* **TASK GOAL**
The answer is all of the data repeated exactly, with each picture omitted.

Records from a data collection:
------------------------------------
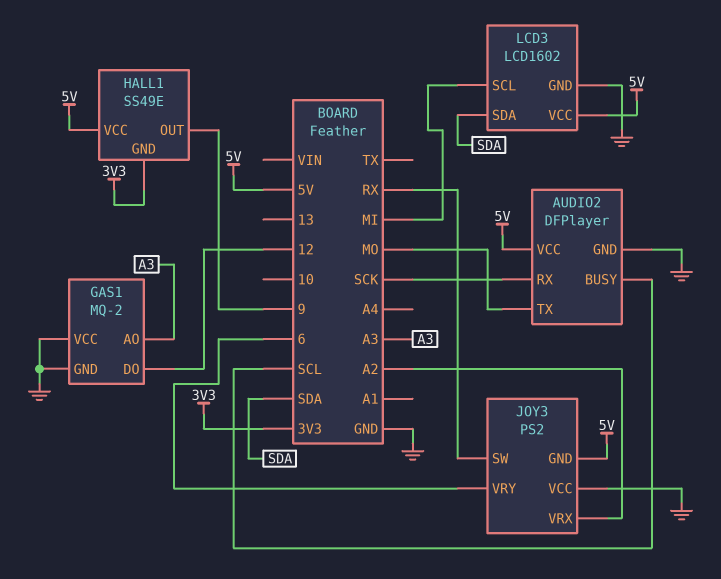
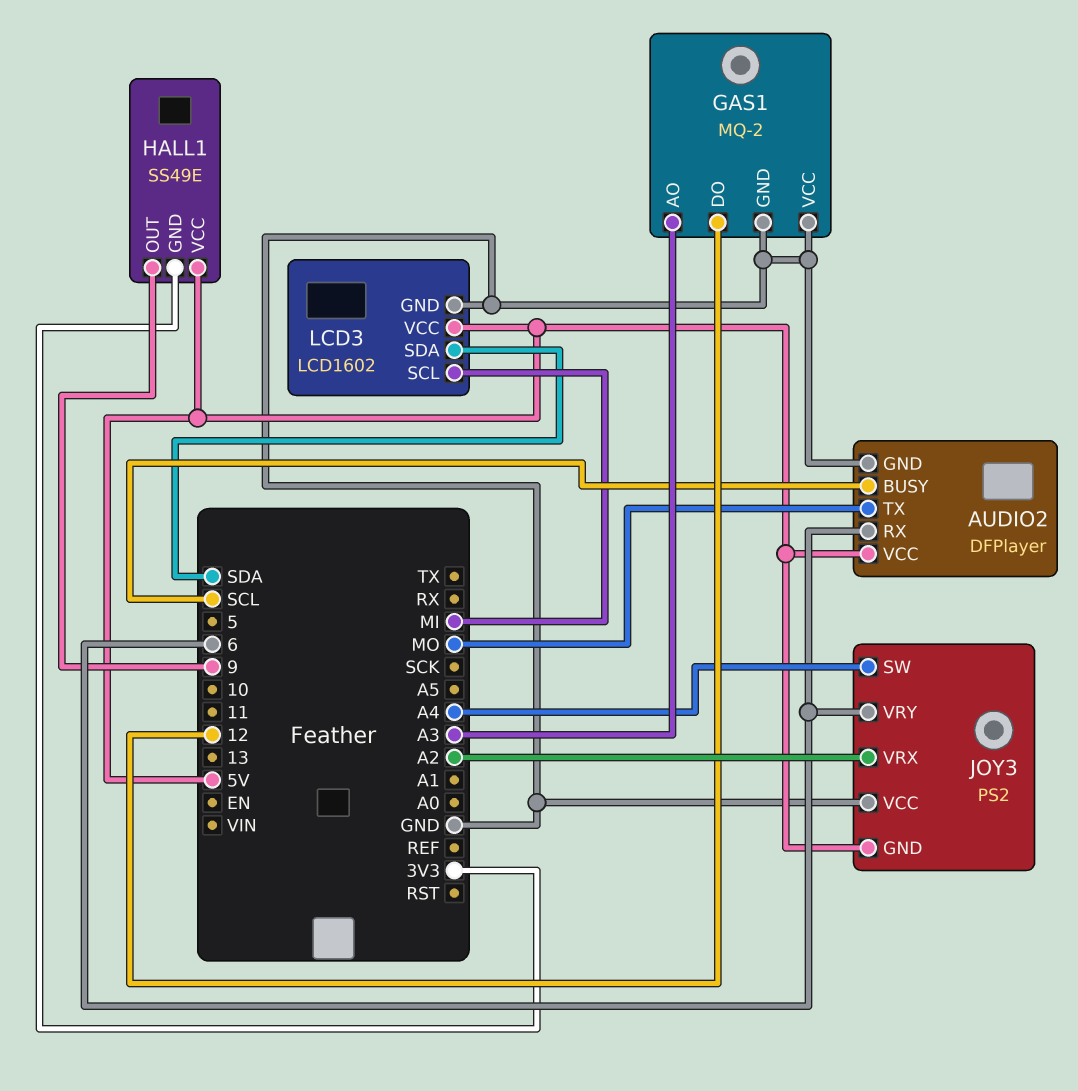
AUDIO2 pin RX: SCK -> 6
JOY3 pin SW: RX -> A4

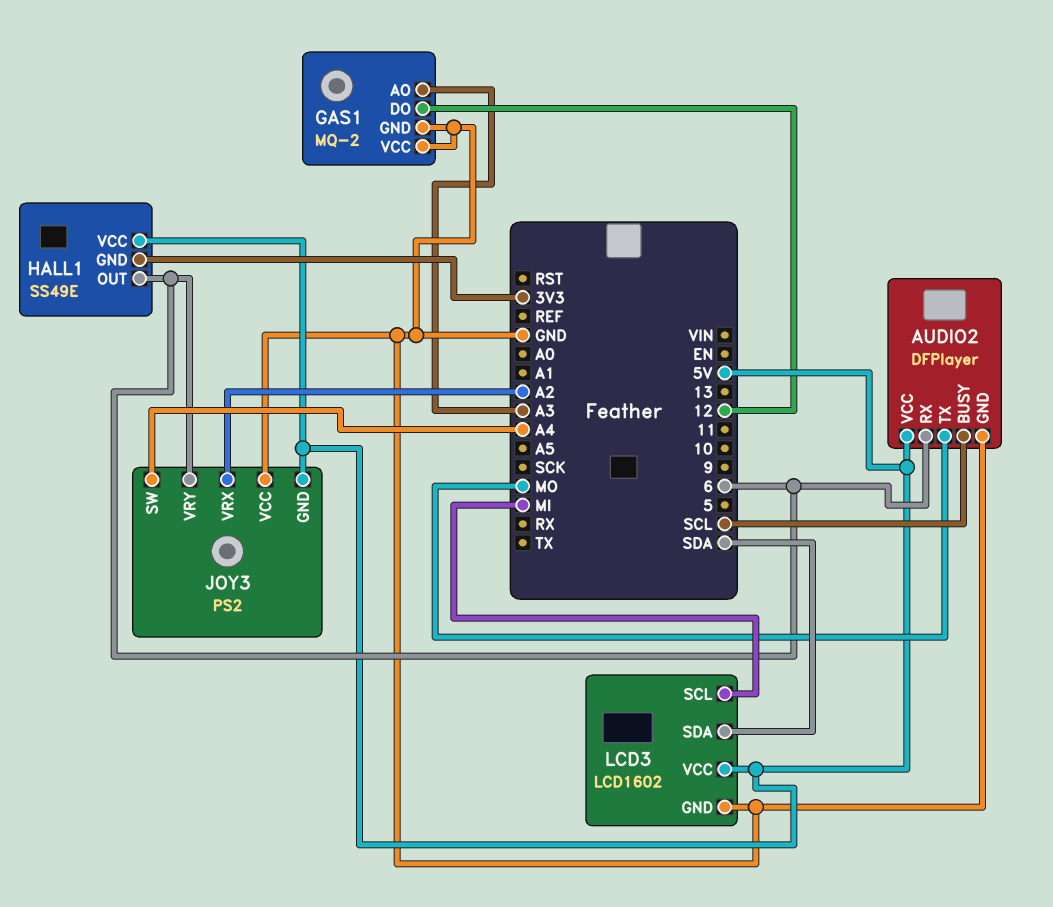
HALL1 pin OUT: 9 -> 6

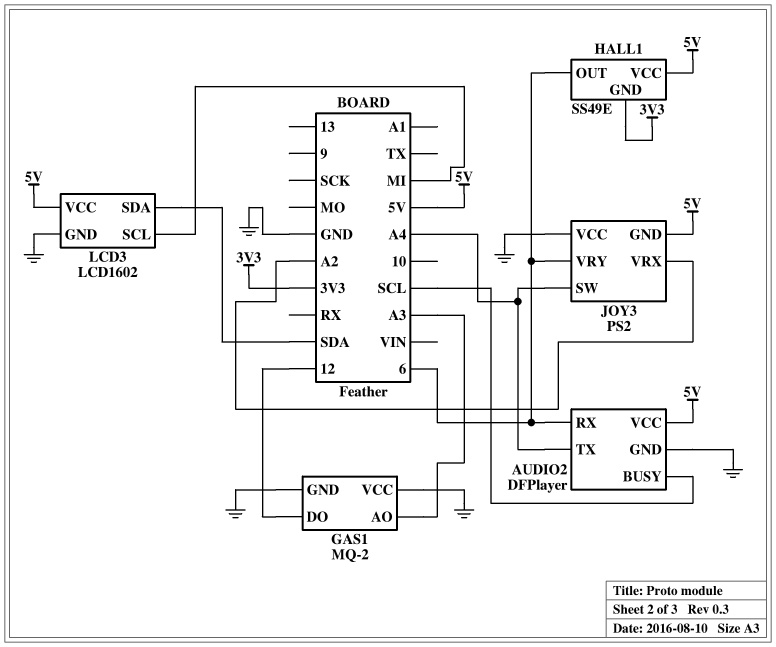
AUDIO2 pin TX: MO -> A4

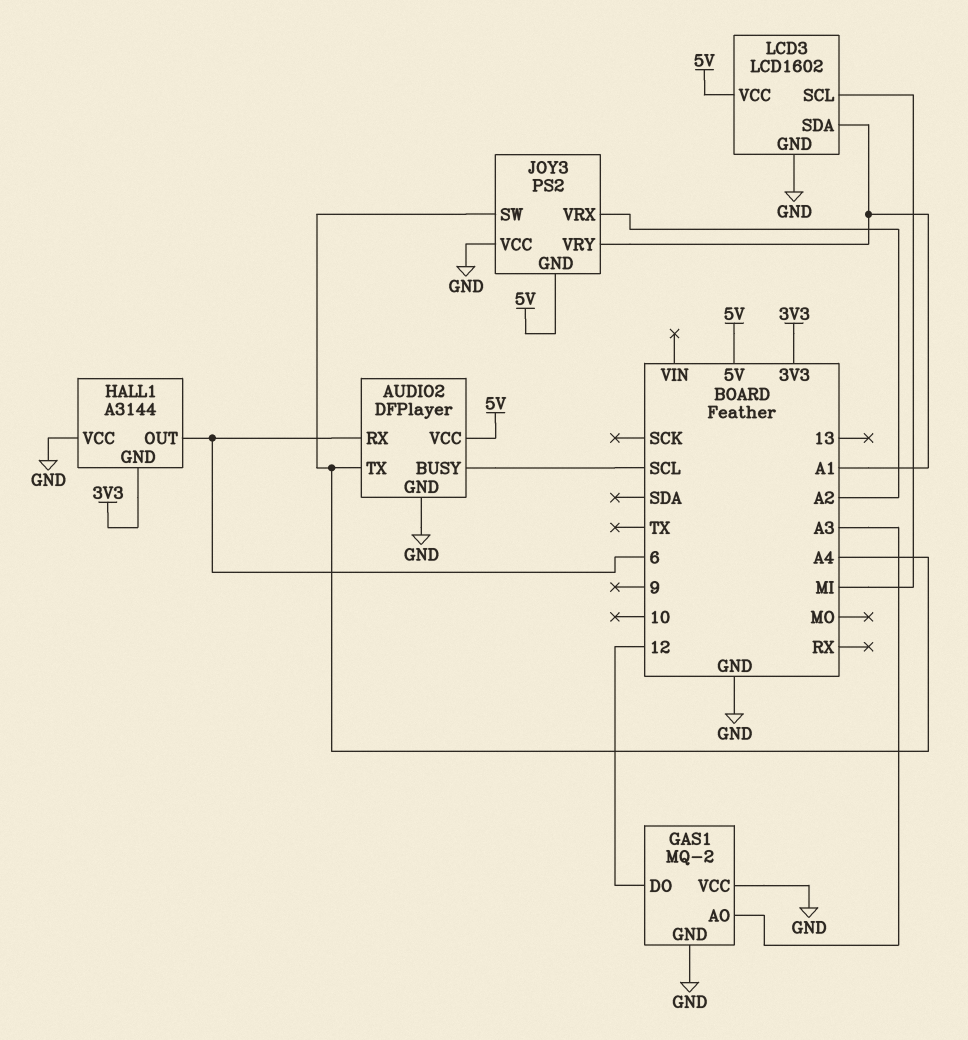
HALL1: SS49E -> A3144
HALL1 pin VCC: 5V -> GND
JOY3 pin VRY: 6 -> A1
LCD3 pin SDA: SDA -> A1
------------------------------------
* **SOLUTION FOR THIS PROBLEM**
AUDIO2 pin RX: SCK -> 6
JOY3 pin SW: RX -> A4

HALL1 pin OUT: 9 -> 6

AUDIO2 pin TX: MO -> A4

HALL1: SS49E -> A3144
HALL1 pin VCC: 5V -> GND
JOY3 pin VRY: 6 -> A1
LCD3 pin SDA: SDA -> A1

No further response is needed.